* [INSTRUCTIONS TO FOLLOW]: Pictures aside, return every line below exactly as written.

Before-and-after scene images

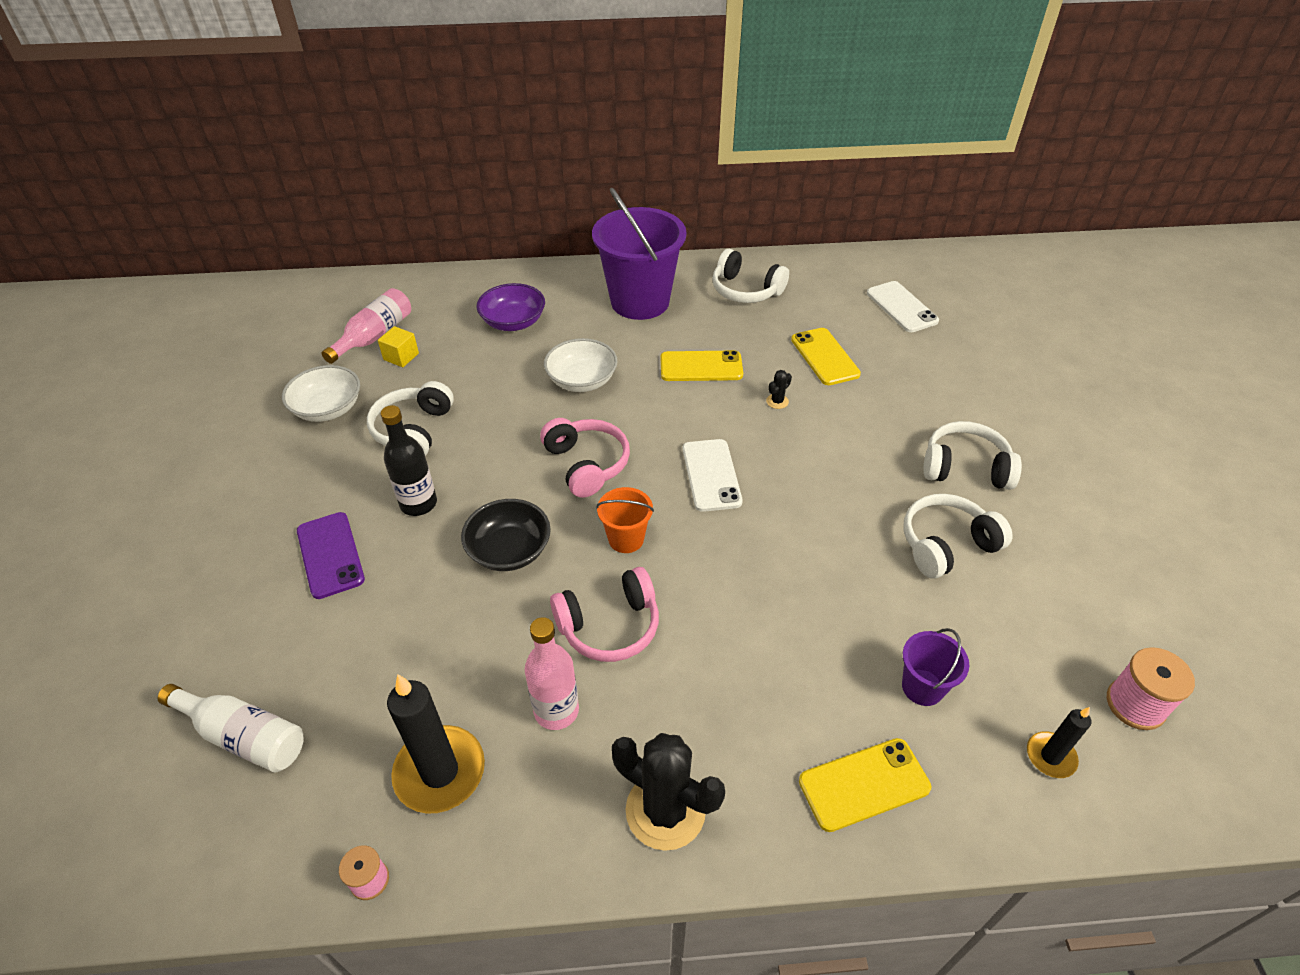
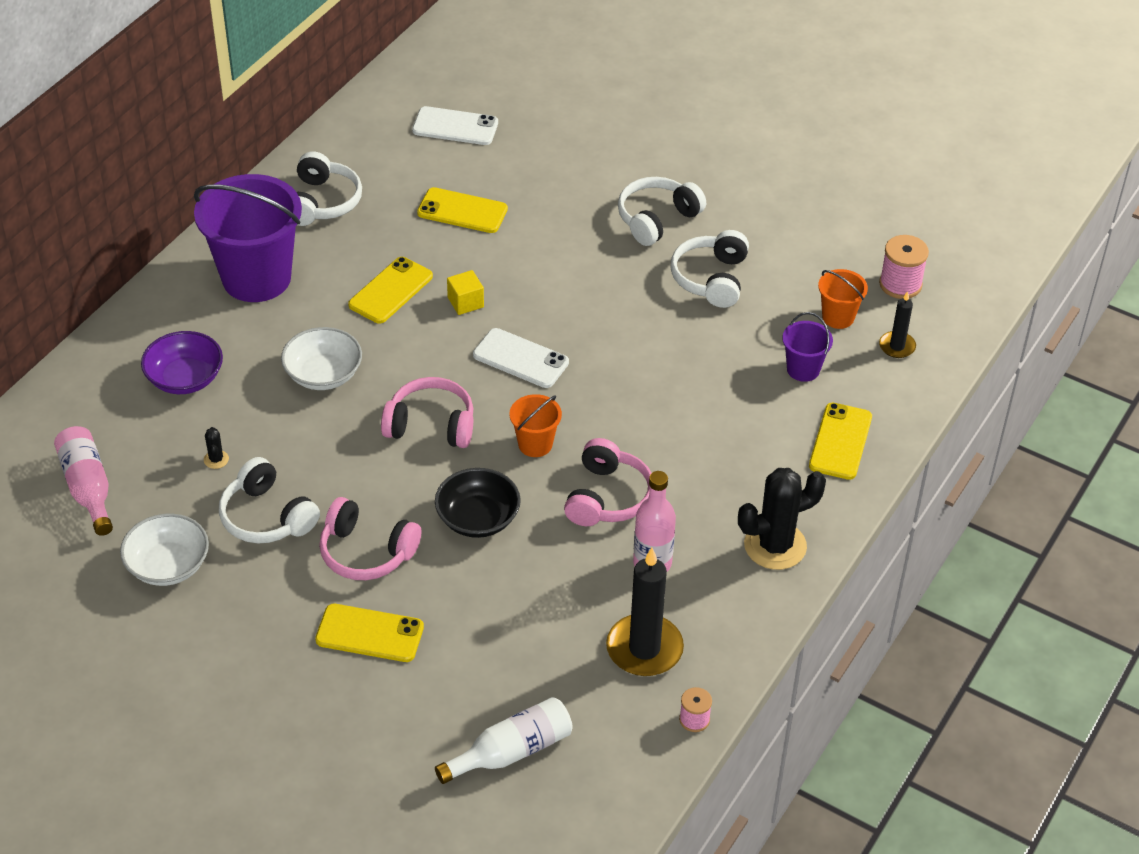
camera: 55 degrees left, 0 degrees up
purple phone [297,512,365,599] -> yellow phone [315,604,424,662]
yellow cube [378,326,419,367] -> yellow cube moved to [447,270,484,315]
black bottle [381,405,437,516] -> pink headphones [319,497,422,580]
white headphones [712,249,789,303] -> white headphones turned 60 degrees counterclockwise [297,151,362,226]
black cactus [766,370,792,409] -> black cactus moved to [204,427,229,469]
none -> orange bucket [818,269,868,329]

* [ANSWER TO THIS TASK]:
camera: 55 degrees left, 0 degrees up
purple phone [297,512,365,599] -> yellow phone [315,604,424,662]
yellow cube [378,326,419,367] -> yellow cube moved to [447,270,484,315]
black bottle [381,405,437,516] -> pink headphones [319,497,422,580]
white headphones [712,249,789,303] -> white headphones turned 60 degrees counterclockwise [297,151,362,226]
black cactus [766,370,792,409] -> black cactus moved to [204,427,229,469]
none -> orange bucket [818,269,868,329]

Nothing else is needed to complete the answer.